▶ PROBLEM REQUIREMENTS
Write out the lines starting at the one that holds "grey_tusubak" and ending with the final line of the data, exactly and with no others.

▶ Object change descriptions

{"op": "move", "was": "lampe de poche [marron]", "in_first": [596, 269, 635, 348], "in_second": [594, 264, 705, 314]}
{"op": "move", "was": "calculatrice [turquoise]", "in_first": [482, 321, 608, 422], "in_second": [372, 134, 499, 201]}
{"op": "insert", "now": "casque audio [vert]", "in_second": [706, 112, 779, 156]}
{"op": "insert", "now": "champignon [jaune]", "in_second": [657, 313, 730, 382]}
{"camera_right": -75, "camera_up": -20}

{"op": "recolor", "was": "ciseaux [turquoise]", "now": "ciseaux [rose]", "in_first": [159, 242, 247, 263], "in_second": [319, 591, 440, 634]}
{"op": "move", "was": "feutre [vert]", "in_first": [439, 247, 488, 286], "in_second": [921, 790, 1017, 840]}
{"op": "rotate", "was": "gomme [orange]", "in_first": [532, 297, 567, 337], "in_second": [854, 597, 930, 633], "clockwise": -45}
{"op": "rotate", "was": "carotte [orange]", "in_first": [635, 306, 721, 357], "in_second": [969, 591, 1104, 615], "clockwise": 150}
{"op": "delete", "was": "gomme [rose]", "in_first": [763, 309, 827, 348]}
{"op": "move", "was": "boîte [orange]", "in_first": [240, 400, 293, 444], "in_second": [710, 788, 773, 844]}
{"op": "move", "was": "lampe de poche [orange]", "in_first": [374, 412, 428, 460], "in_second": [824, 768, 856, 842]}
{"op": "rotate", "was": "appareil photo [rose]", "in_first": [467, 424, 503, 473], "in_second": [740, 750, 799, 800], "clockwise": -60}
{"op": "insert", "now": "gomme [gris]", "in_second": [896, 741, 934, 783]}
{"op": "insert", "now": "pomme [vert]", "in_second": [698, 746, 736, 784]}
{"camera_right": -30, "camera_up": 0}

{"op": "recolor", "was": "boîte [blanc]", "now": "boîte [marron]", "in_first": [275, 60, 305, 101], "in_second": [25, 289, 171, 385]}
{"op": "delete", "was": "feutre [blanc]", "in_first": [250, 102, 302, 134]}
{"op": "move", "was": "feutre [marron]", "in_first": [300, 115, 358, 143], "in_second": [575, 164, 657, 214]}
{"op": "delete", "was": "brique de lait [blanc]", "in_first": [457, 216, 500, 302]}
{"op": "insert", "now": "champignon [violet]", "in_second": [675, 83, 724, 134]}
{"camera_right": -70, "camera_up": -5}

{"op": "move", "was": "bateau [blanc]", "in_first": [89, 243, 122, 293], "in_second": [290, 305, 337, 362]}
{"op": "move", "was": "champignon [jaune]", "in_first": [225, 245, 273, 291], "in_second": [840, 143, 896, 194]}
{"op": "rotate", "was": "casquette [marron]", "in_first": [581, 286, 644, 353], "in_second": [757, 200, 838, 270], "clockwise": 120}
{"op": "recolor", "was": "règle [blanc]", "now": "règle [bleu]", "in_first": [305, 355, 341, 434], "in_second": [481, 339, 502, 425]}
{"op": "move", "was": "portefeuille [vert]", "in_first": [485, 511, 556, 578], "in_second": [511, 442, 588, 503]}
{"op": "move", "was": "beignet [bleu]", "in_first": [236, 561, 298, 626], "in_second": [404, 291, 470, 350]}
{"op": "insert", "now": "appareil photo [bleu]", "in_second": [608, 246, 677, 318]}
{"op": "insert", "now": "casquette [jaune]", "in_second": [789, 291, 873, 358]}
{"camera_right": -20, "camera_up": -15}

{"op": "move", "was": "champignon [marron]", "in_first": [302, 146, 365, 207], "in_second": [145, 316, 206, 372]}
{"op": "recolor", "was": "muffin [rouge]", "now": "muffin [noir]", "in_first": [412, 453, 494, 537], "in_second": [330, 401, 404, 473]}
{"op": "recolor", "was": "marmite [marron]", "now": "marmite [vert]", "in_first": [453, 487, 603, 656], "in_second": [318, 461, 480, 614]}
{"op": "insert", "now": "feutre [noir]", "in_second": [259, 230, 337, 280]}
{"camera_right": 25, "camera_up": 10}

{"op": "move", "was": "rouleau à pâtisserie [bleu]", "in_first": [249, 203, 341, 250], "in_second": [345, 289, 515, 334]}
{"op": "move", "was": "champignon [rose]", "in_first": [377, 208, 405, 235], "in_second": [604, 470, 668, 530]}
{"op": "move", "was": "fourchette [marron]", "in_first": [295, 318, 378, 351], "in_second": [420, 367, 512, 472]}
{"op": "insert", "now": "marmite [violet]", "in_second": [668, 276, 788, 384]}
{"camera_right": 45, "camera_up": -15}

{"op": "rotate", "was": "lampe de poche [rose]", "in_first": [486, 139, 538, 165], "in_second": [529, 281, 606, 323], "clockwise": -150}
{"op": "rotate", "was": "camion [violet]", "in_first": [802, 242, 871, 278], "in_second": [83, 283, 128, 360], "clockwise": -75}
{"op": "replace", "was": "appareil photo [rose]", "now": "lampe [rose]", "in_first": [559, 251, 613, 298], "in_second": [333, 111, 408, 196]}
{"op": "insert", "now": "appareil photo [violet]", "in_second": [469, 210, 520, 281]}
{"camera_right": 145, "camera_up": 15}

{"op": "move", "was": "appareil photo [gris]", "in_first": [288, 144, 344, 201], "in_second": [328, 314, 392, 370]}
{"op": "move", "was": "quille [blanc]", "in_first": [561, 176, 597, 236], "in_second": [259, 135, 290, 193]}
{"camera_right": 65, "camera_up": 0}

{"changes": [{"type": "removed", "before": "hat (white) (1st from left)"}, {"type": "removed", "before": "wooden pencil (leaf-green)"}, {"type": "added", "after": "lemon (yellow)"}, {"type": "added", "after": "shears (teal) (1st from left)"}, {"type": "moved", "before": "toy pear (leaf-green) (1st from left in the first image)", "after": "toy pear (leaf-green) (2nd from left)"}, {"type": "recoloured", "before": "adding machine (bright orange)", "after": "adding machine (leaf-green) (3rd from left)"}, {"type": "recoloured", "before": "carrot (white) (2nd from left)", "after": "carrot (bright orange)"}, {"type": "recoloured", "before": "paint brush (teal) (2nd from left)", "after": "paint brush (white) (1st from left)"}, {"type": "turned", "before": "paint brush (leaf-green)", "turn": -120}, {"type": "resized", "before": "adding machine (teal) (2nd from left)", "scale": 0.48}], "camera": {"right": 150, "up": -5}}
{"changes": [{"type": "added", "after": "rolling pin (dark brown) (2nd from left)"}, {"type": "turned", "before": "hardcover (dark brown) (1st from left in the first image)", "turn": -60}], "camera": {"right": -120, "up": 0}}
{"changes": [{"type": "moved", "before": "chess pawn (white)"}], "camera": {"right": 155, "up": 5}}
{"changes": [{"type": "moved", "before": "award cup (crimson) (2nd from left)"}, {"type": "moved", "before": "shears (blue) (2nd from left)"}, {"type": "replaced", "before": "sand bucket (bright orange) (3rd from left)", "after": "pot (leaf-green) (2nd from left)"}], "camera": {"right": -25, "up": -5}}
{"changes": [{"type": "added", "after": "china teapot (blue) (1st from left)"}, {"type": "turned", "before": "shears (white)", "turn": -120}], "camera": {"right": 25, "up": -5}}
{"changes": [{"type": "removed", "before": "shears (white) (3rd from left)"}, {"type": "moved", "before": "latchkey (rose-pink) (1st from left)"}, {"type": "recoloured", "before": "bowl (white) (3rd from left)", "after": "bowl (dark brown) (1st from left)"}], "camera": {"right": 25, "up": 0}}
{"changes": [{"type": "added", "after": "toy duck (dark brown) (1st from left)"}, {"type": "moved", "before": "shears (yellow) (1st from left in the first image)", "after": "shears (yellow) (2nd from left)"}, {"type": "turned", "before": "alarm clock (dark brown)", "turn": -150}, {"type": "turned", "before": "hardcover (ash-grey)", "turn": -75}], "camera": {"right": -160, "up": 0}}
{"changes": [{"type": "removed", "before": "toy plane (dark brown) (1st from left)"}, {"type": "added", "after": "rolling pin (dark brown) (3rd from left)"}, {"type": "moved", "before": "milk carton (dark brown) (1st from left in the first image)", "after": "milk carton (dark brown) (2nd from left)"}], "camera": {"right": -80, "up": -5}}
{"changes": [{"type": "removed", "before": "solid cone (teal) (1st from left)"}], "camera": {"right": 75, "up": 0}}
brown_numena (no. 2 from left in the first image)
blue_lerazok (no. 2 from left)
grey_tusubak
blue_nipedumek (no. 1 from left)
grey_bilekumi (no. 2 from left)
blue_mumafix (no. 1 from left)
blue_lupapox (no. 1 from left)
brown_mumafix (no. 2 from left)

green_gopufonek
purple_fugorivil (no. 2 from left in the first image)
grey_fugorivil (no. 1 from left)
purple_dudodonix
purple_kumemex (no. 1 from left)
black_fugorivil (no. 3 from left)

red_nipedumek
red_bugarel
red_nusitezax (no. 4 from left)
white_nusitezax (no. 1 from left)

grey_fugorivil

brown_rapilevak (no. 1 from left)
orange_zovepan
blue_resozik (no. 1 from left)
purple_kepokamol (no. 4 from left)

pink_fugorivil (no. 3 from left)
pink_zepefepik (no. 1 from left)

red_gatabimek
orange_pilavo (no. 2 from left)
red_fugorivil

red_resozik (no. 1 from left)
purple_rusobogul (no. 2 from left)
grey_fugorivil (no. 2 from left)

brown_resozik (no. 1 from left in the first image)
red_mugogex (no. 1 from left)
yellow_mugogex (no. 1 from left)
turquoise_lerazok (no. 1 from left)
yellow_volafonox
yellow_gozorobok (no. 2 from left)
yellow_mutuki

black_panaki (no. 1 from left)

▶ RESPONSE TO THE EXERCISE
grey_tusubak
blue_nipedumek (no. 1 from left)
grey_bilekumi (no. 2 from left)
blue_mumafix (no. 1 from left)
blue_lupapox (no. 1 from left)
brown_mumafix (no. 2 from left)

green_gopufonek
purple_fugorivil (no. 2 from left in the first image)
grey_fugorivil (no. 1 from left)
purple_dudodonix
purple_kumemex (no. 1 from left)
black_fugorivil (no. 3 from left)

red_nipedumek
red_bugarel
red_nusitezax (no. 4 from left)
white_nusitezax (no. 1 from left)

grey_fugorivil

brown_rapilevak (no. 1 from left)
orange_zovepan
blue_resozik (no. 1 from left)
purple_kepokamol (no. 4 from left)

pink_fugorivil (no. 3 from left)
pink_zepefepik (no. 1 from left)

red_gatabimek
orange_pilavo (no. 2 from left)
red_fugorivil

red_resozik (no. 1 from left)
purple_rusobogul (no. 2 from left)
grey_fugorivil (no. 2 from left)

brown_resozik (no. 1 from left in the first image)
red_mugogex (no. 1 from left)
yellow_mugogex (no. 1 from left)
turquoise_lerazok (no. 1 from left)
yellow_volafonox
yellow_gozorobok (no. 2 from left)
yellow_mutuki

black_panaki (no. 1 from left)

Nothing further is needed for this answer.